**TASK:** The answer must be the full data, restated word for word, with no pictures in it.
DATA FOR THE TASK: Begin
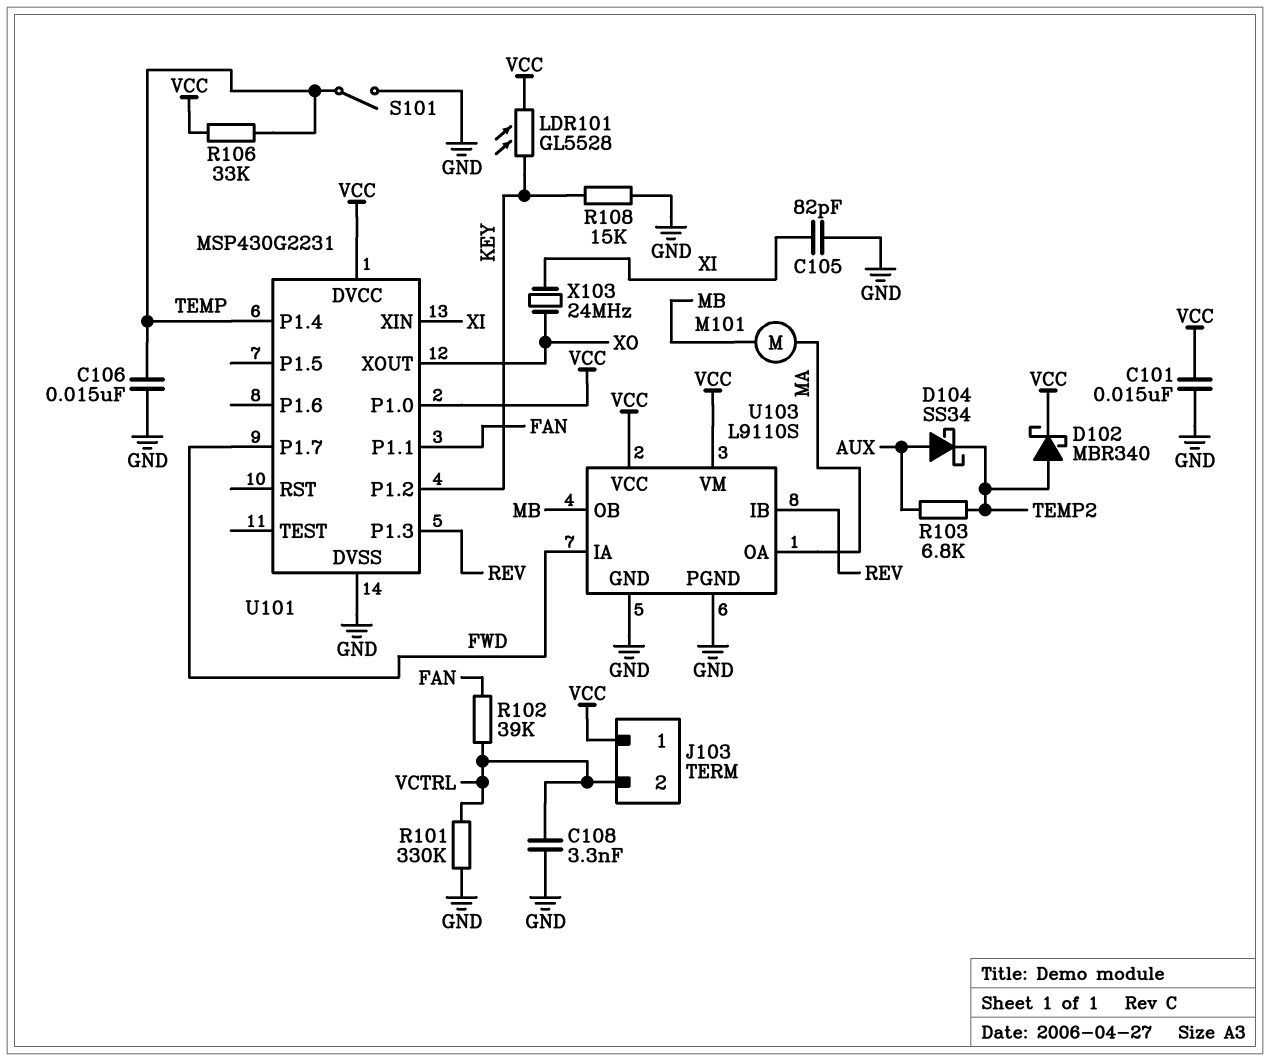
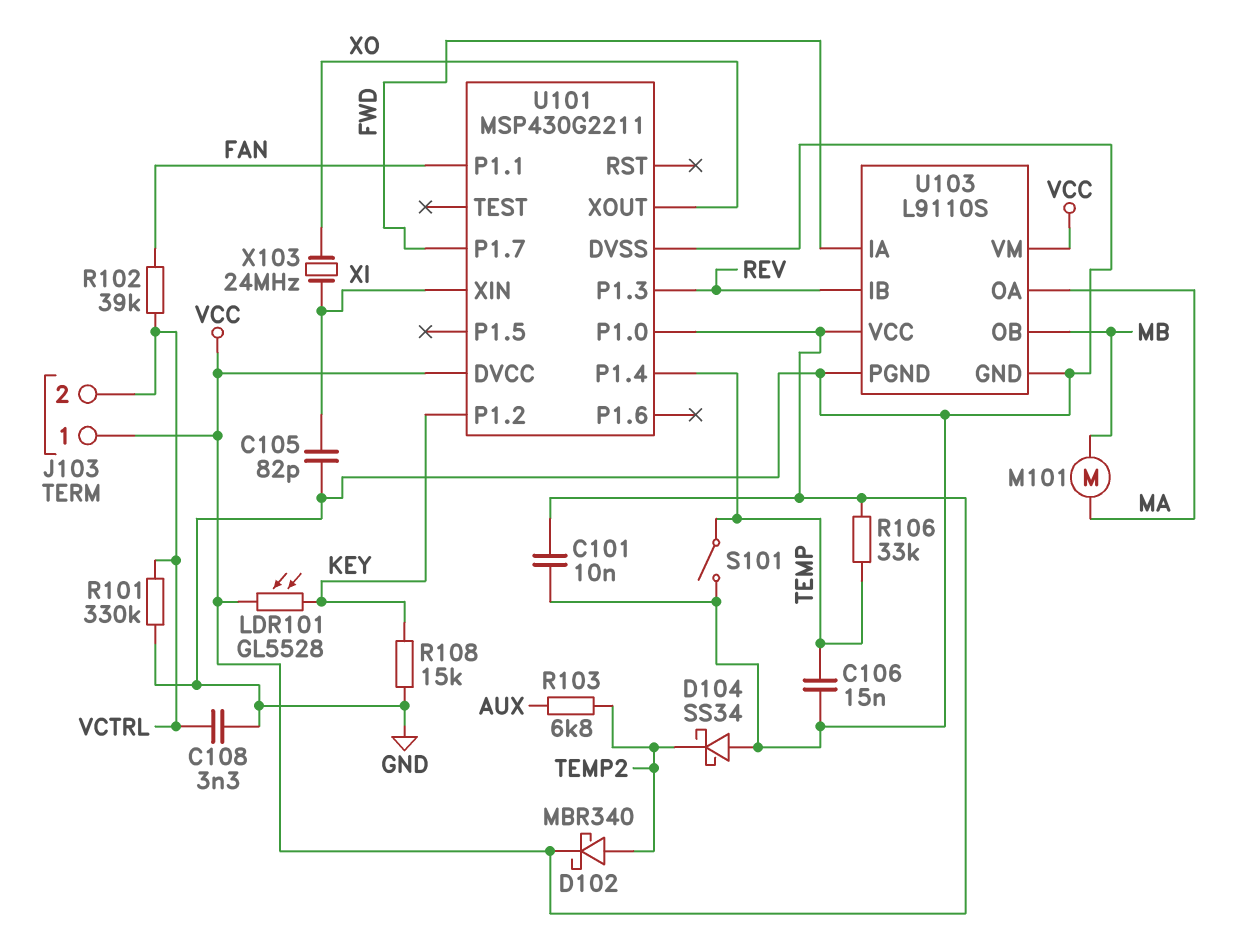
C101: 15nF (GND, VCC) -> 10nF (GND, VCC)
D104: schottky SS34 (A AUX, K TEMP2) -> schottky SS34 (A GND, K TEMP2)
U101: MSP430G2231 -> MSP430G2211

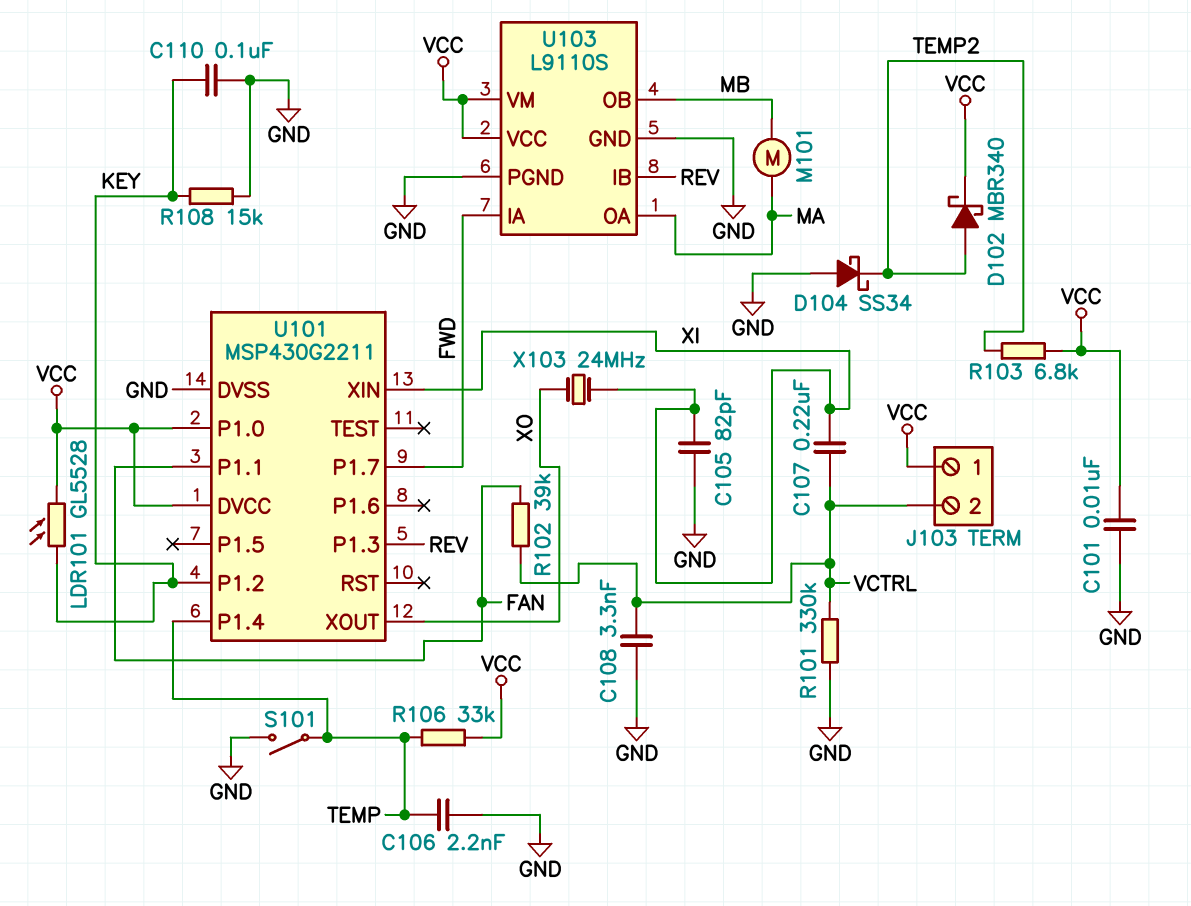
C106: 15nF (GND, TEMP) -> 2.2nF (GND, TEMP)
C107: none -> 220nF (VCTRL, XI)
C110: none -> 100nF (GND, KEY)
R103: 6.8k (AUX, TEMP2) -> 6.8k (TEMP2, VCC)

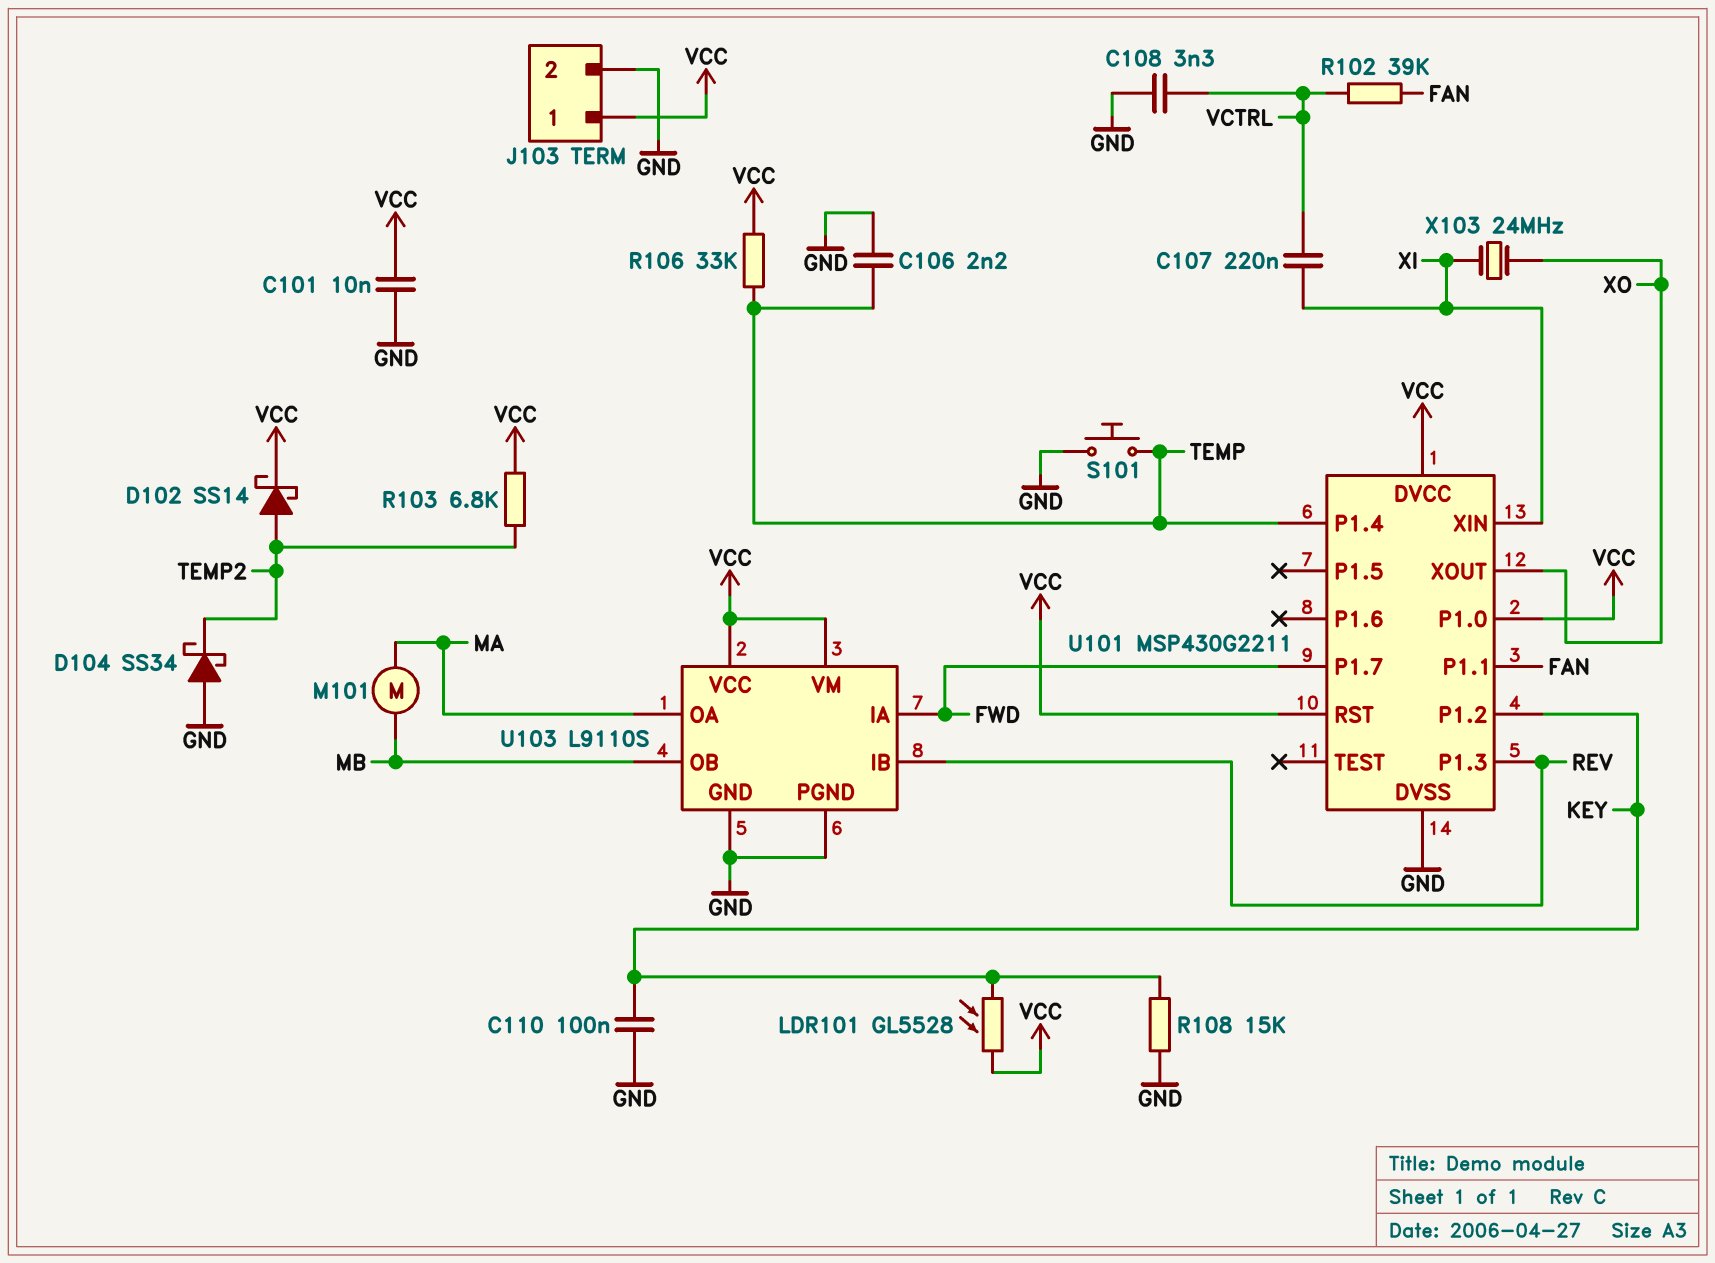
C105: 82pF (GND, XI) -> none
D102: schottky MBR340 (A TEMP2, K VCC) -> schottky SS14 (A TEMP2, K VCC)
J103 pin 2: VCTRL -> GND
R101: 330k (GND, VCTRL) -> none
S101: switch (GND, TEMP) -> button (GND, TEMP)
U101 pin RST: none -> VCC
DATA FOR THE TASK: End
**RESULT OF THIS TASK:**
C101: 15nF (GND, VCC) -> 10nF (GND, VCC)
D104: schottky SS34 (A AUX, K TEMP2) -> schottky SS34 (A GND, K TEMP2)
U101: MSP430G2231 -> MSP430G2211

C106: 15nF (GND, TEMP) -> 2.2nF (GND, TEMP)
C107: none -> 220nF (VCTRL, XI)
C110: none -> 100nF (GND, KEY)
R103: 6.8k (AUX, TEMP2) -> 6.8k (TEMP2, VCC)

C105: 82pF (GND, XI) -> none
D102: schottky MBR340 (A TEMP2, K VCC) -> schottky SS14 (A TEMP2, K VCC)
J103 pin 2: VCTRL -> GND
R101: 330k (GND, VCTRL) -> none
S101: switch (GND, TEMP) -> button (GND, TEMP)
U101 pin RST: none -> VCC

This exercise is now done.